● **The task**: Below are lines of data; restate word for word those running from the line containing "green brick A2:D2" to the line containing "green brick G5", inclusive, and no others.

● **Material provided**:
○ ○ ○ ○ ○ ○ ○

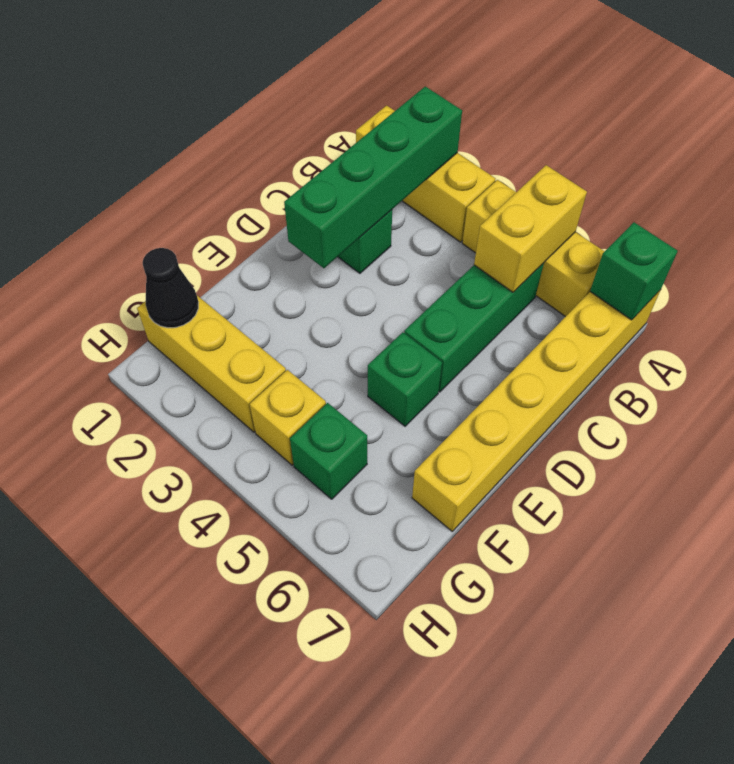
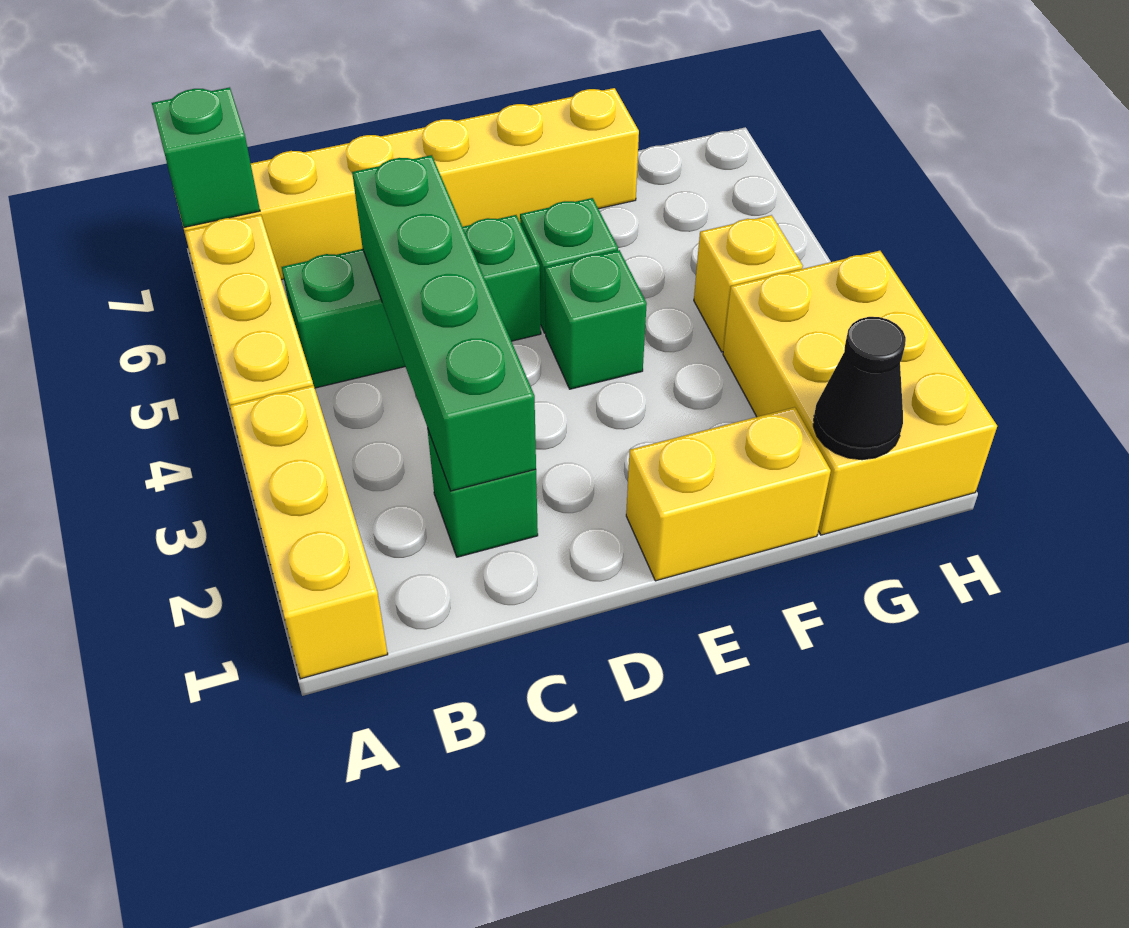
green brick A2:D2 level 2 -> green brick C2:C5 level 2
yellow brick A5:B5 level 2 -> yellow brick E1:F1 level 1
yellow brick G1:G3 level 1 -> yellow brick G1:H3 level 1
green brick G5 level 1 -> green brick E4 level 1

○ ○ ○ ○ ○ ○ ○

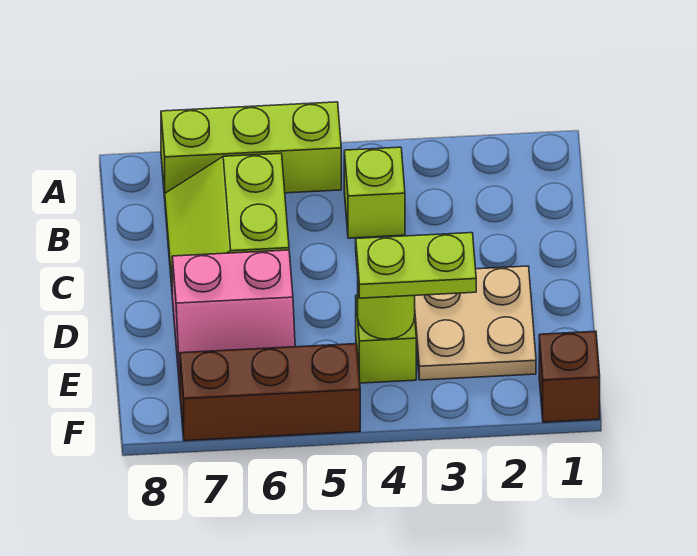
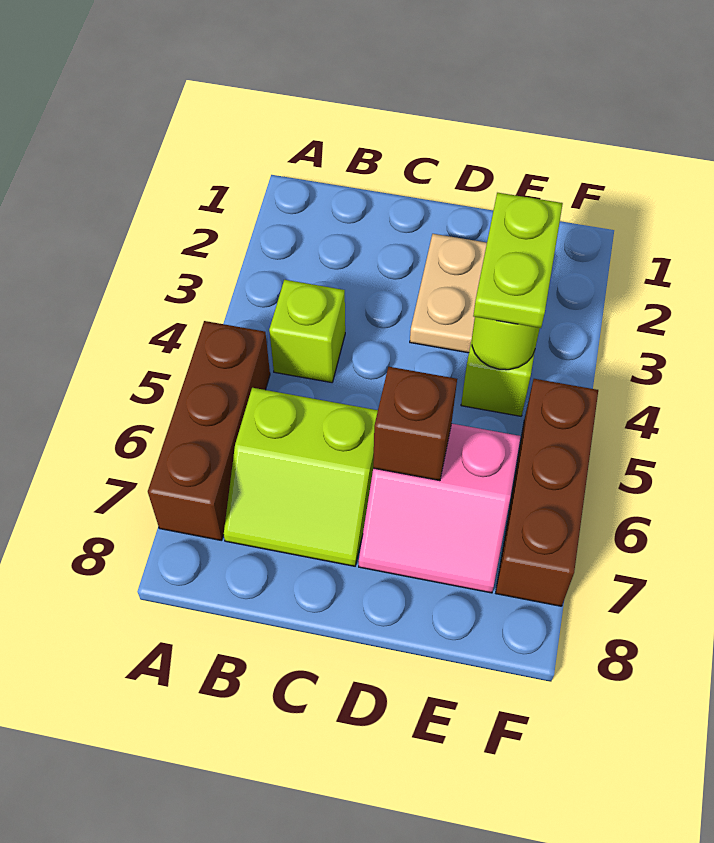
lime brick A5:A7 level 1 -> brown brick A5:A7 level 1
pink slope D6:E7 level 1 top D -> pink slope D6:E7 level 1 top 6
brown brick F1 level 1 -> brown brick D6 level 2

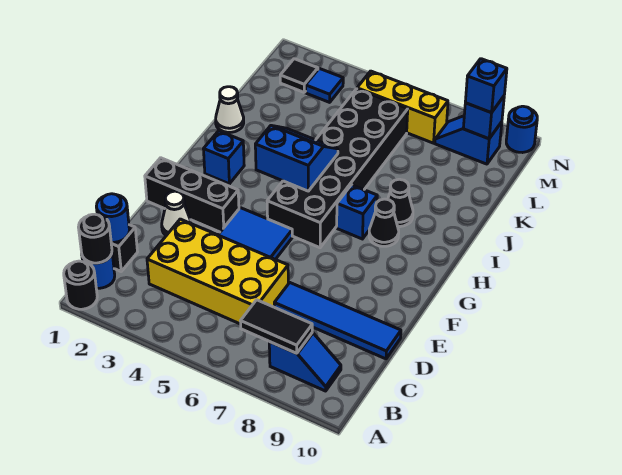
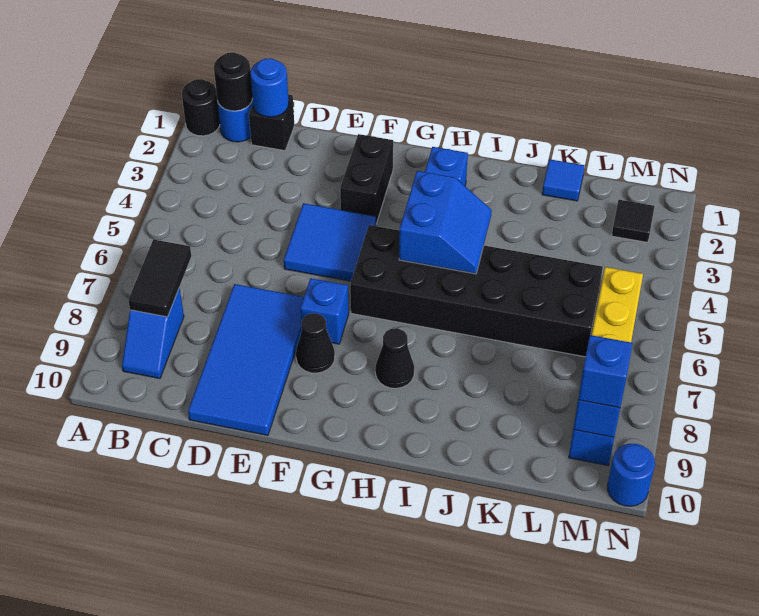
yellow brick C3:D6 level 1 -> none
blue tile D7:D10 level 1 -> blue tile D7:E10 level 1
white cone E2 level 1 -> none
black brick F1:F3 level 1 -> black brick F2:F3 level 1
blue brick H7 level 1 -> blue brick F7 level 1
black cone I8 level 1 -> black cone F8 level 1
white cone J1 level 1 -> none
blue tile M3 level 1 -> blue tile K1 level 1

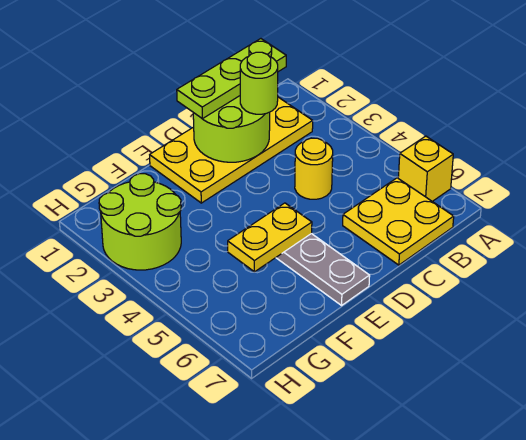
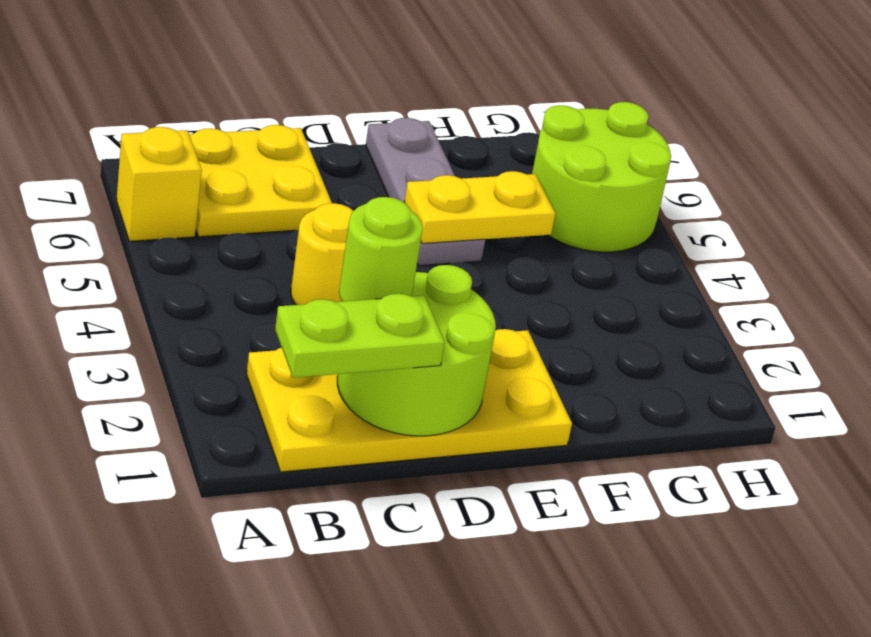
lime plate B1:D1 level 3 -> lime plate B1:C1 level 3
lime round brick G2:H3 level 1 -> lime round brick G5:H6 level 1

○ ○ ○ ○ ○ ○ ○

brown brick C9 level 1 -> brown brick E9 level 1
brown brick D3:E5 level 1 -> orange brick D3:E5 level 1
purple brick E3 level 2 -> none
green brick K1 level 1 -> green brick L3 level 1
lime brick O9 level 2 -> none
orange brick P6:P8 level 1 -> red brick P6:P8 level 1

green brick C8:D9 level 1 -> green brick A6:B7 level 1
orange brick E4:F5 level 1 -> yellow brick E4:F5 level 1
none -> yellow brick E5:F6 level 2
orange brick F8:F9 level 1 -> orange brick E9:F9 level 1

○ ○ ○ ○ ○ ○ ○

● **Written response**:
green brick A2:D2 level 2 -> green brick C2:C5 level 2
yellow brick A5:B5 level 2 -> yellow brick E1:F1 level 1
yellow brick G1:G3 level 1 -> yellow brick G1:H3 level 1
green brick G5 level 1 -> green brick E4 level 1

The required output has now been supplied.